▶ WHAT IS EXPECTED
Restate exactly the lines of the entries below, beginning with the first and ending with the line that holds "swapped | purple". Pictures are not copied.

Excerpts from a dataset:
━━━━━━━━━━━━━━━━━━━━
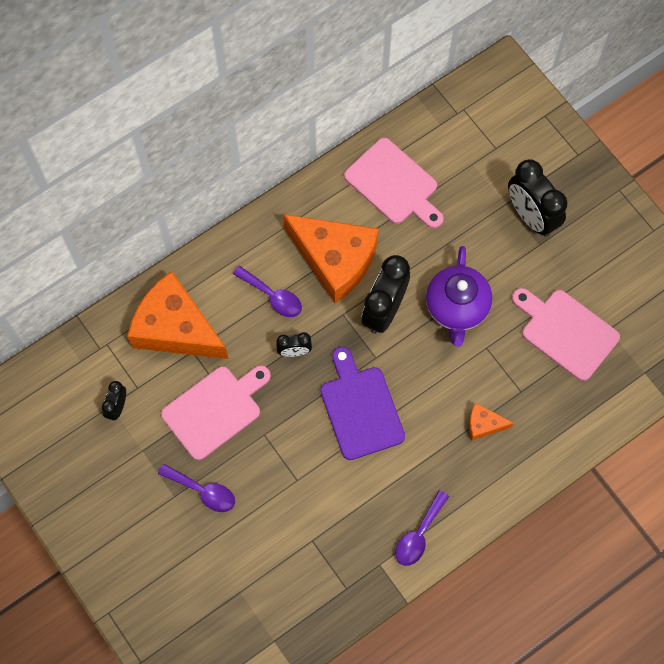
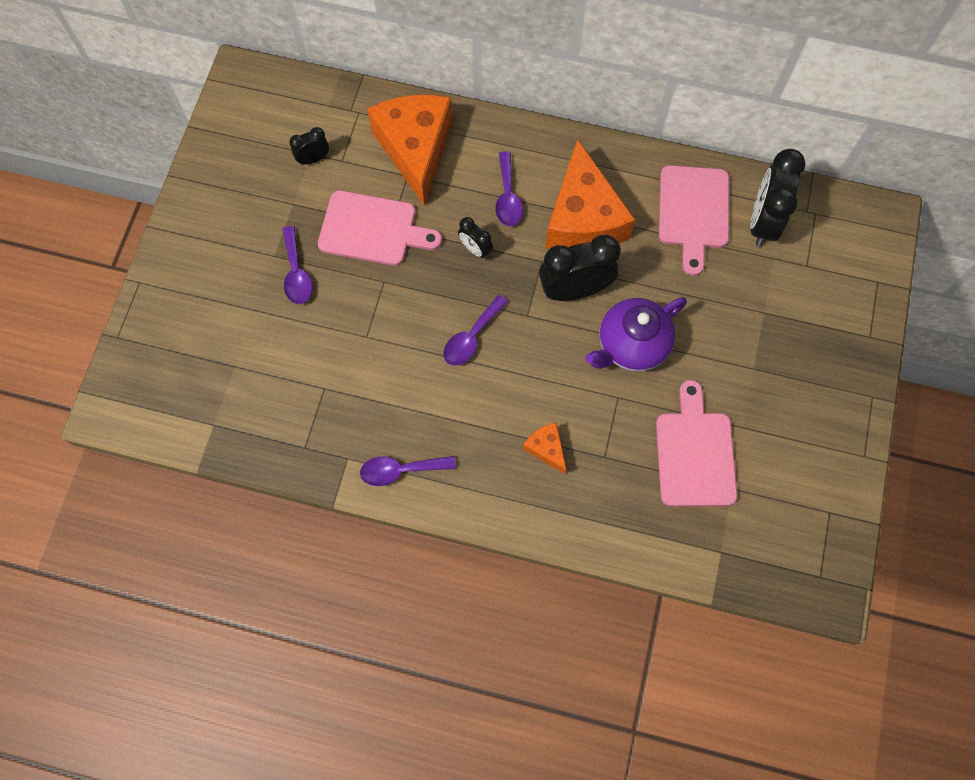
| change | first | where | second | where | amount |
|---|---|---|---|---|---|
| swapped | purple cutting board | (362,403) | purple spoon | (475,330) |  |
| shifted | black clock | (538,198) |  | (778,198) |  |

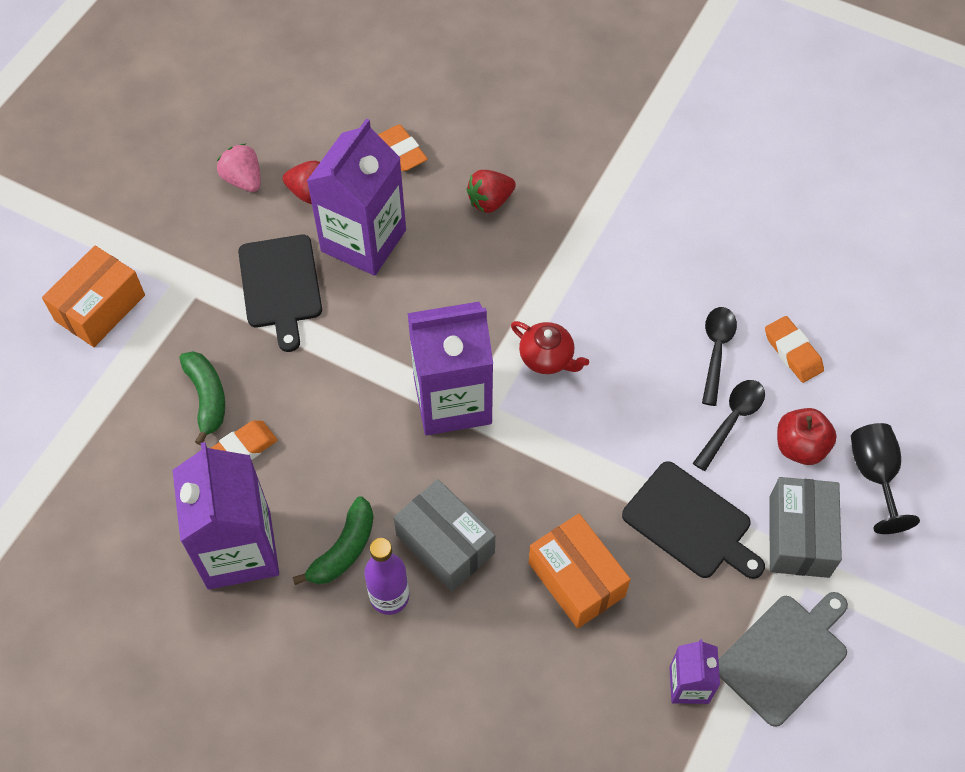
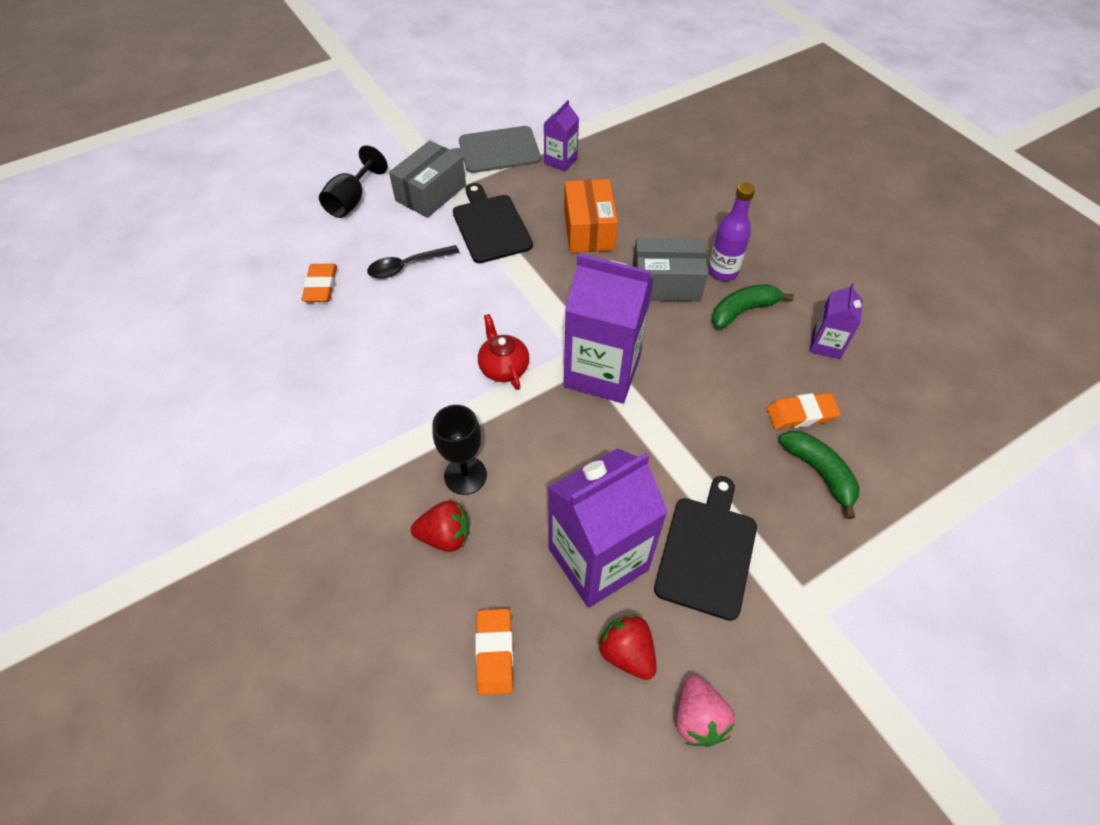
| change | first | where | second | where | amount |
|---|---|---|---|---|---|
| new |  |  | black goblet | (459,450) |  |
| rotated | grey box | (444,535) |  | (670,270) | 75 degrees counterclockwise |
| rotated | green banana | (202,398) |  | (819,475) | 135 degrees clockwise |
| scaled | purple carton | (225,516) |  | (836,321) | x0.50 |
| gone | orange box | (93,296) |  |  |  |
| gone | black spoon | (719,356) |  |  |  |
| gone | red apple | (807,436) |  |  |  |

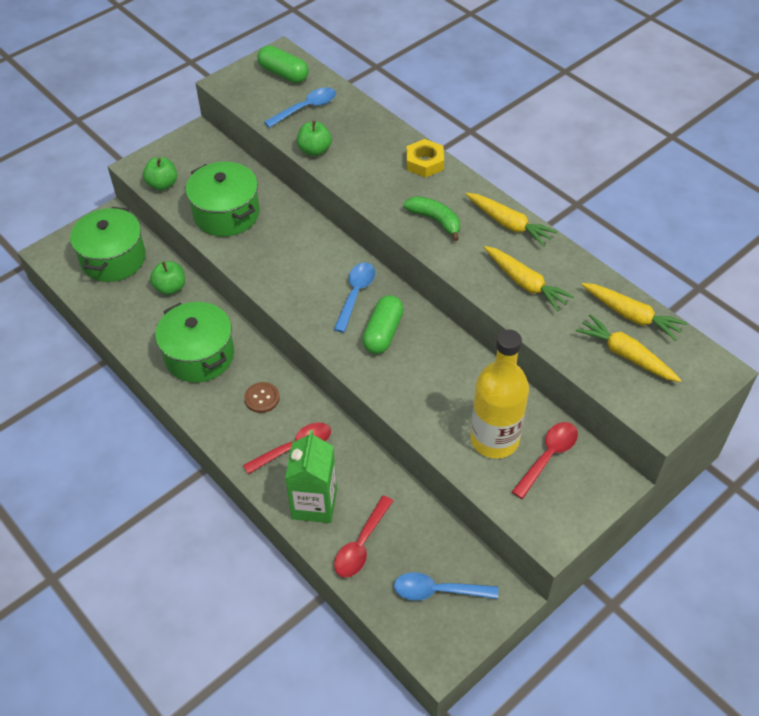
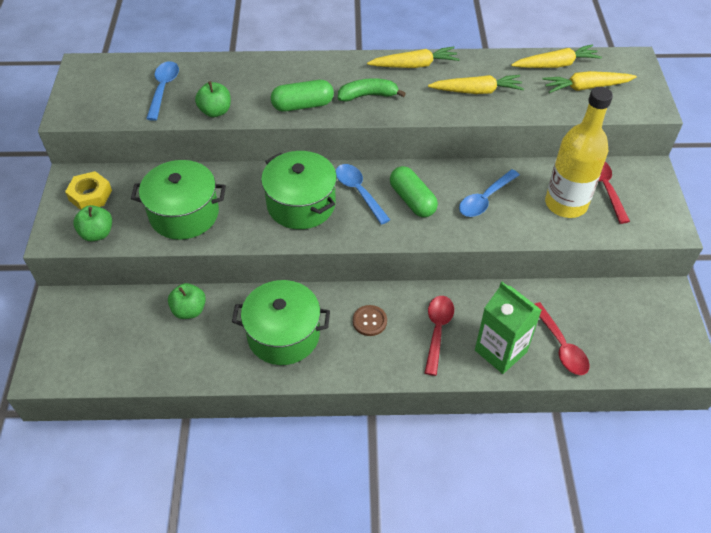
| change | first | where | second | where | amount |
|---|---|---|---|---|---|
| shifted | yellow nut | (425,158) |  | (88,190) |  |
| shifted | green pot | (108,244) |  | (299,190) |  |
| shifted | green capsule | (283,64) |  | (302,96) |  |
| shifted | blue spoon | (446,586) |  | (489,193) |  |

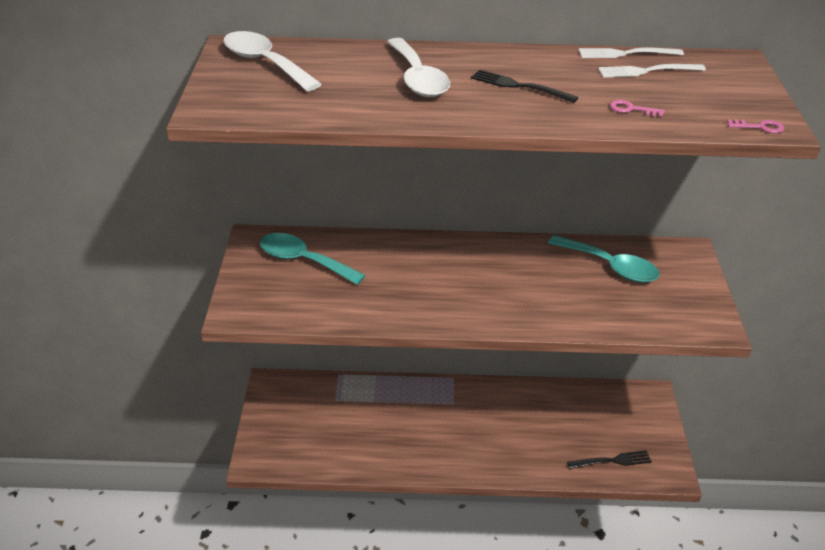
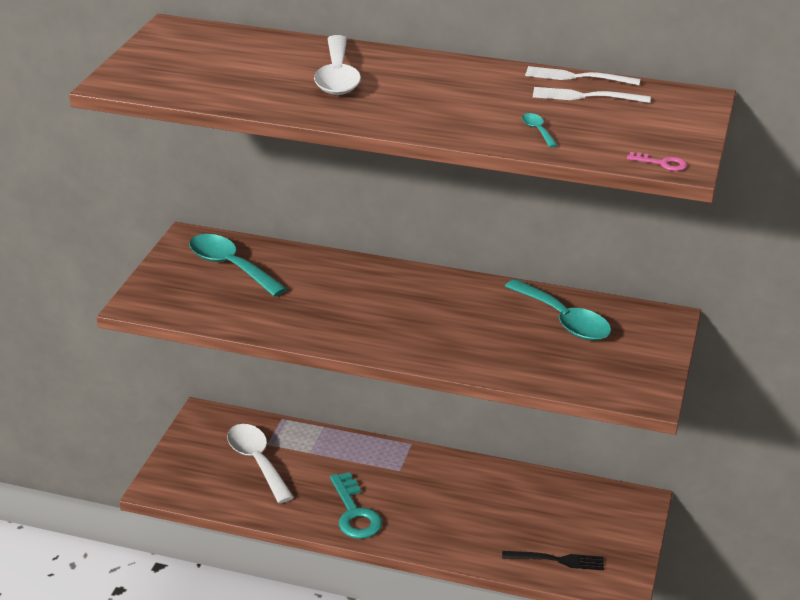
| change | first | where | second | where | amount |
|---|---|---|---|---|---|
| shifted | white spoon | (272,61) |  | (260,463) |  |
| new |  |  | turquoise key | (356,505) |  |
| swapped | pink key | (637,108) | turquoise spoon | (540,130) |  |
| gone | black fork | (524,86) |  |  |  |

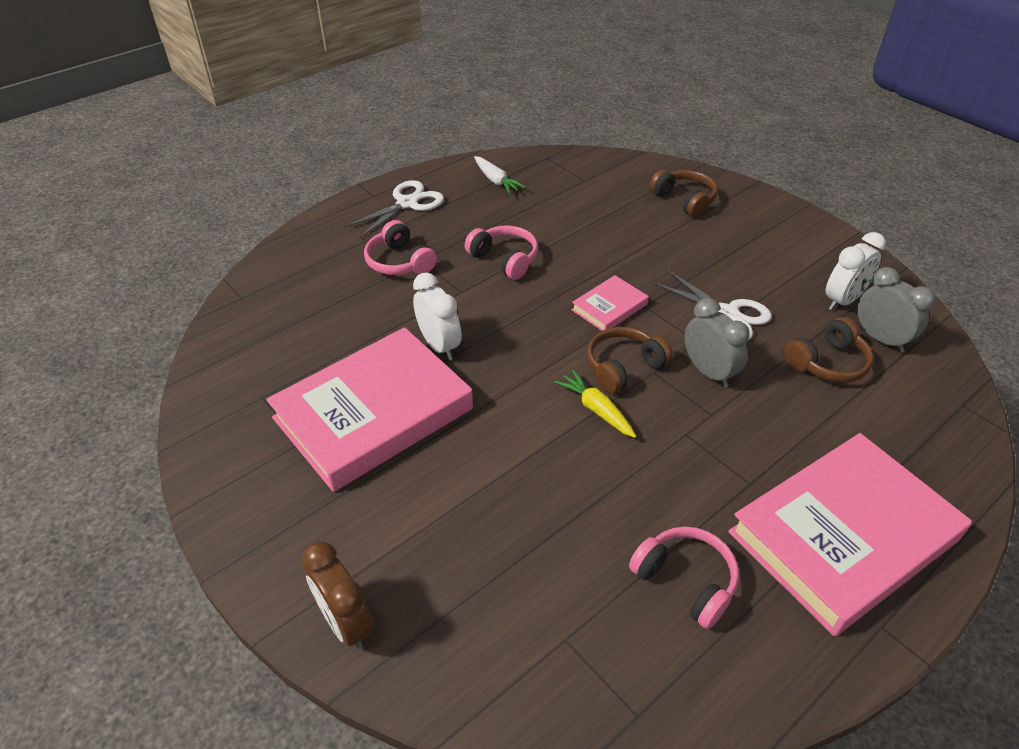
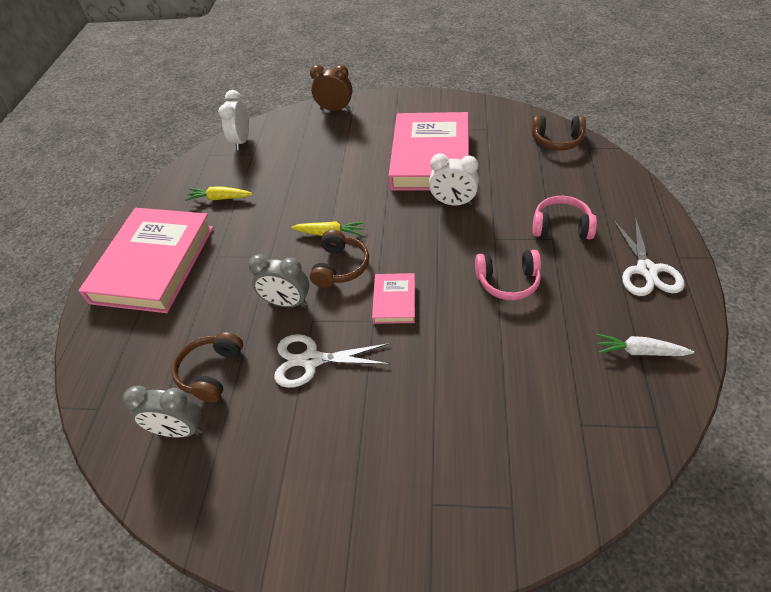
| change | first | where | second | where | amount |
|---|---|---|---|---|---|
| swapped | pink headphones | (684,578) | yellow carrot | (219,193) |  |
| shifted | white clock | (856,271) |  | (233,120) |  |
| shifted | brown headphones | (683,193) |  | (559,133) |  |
━━━━━━━━━━━━━━━━━━━━
▶ YOUR SOLUTION
| change | first | where | second | where | amount |
|---|---|---|---|---|---|
| swapped | purple cutting board | (362,403) | purple spoon | (475,330) |  |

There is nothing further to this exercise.